__TASK TO COMPLETE__:
In the entries that follow, how many lines hold the string "pomarańczowy"? Give only that number.

* * * * * * * * *

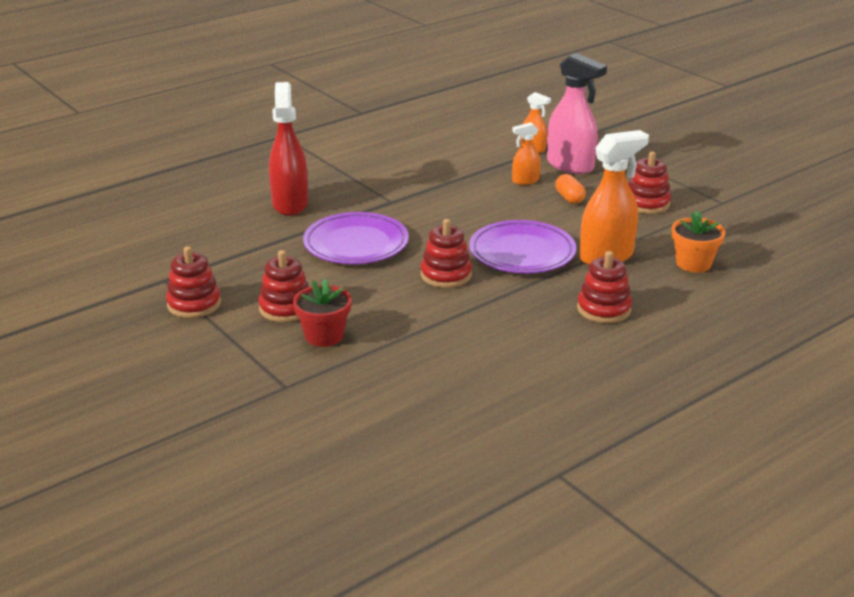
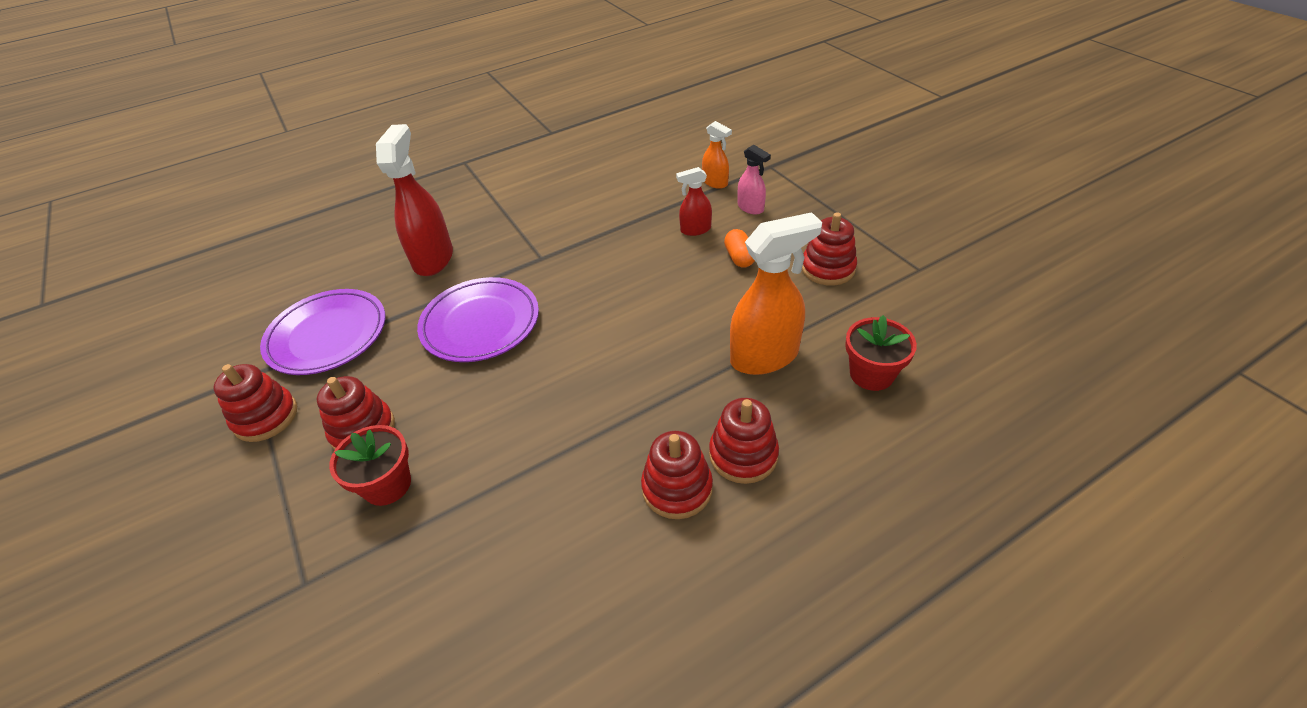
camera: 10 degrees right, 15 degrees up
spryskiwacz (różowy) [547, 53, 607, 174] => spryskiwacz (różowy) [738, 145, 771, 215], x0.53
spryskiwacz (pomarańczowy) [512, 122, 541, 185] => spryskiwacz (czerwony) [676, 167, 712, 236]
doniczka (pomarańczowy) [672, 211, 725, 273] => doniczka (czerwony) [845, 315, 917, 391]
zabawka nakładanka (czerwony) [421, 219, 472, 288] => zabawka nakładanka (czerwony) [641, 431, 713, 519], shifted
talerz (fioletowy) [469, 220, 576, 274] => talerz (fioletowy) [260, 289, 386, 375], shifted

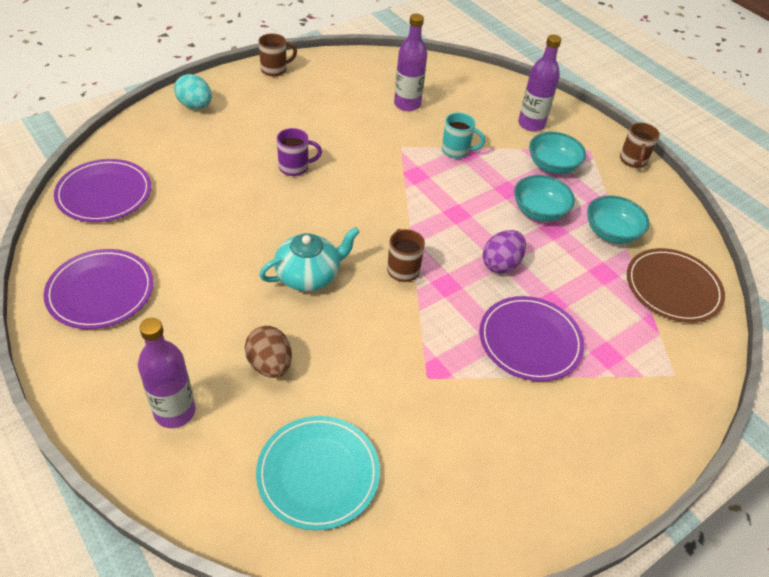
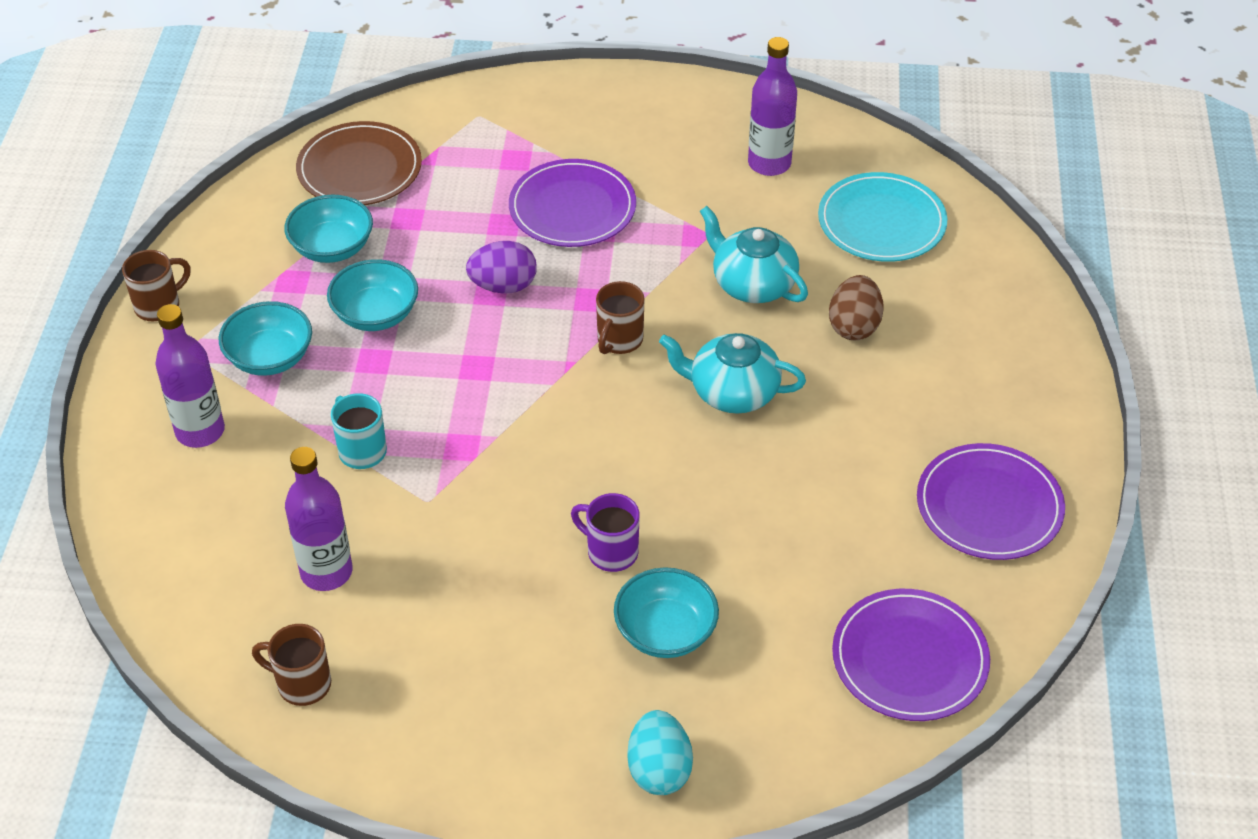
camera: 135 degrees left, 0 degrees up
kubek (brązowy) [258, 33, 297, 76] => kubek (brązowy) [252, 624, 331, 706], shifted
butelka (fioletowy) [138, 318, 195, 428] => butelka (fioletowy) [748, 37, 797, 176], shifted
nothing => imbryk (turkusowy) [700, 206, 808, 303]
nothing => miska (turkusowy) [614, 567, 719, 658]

* * * * * * * * *

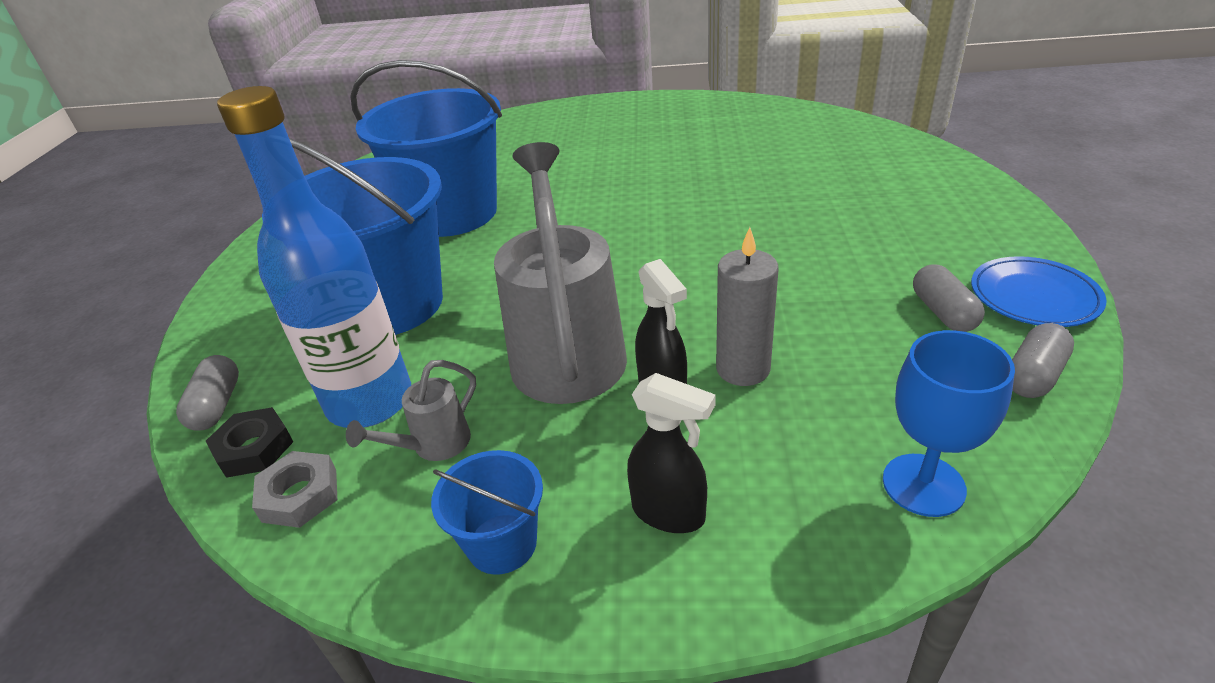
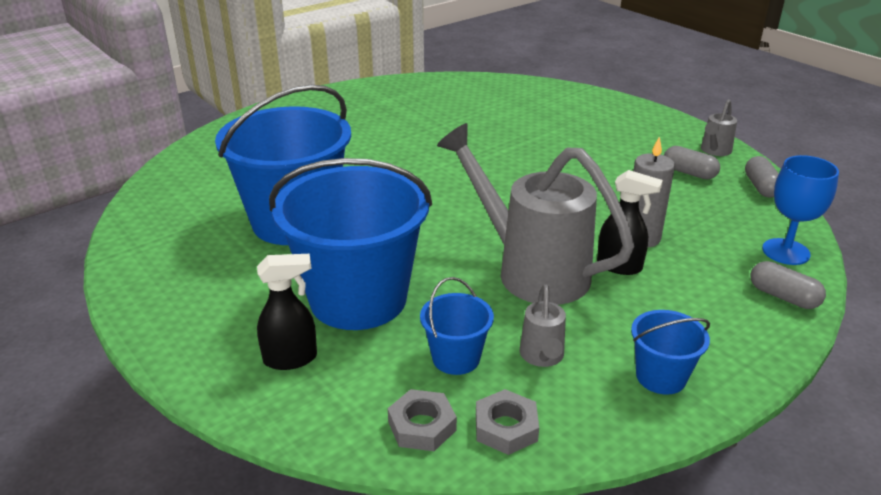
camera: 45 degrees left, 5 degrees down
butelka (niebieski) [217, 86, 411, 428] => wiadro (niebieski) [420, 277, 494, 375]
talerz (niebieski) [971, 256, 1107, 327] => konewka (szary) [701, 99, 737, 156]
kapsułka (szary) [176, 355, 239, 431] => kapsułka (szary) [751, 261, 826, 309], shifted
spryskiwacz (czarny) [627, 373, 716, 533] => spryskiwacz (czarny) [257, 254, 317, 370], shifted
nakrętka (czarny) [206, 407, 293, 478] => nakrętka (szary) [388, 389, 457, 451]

* * * * * * * * *

__THE COMPLETED TASK__:
2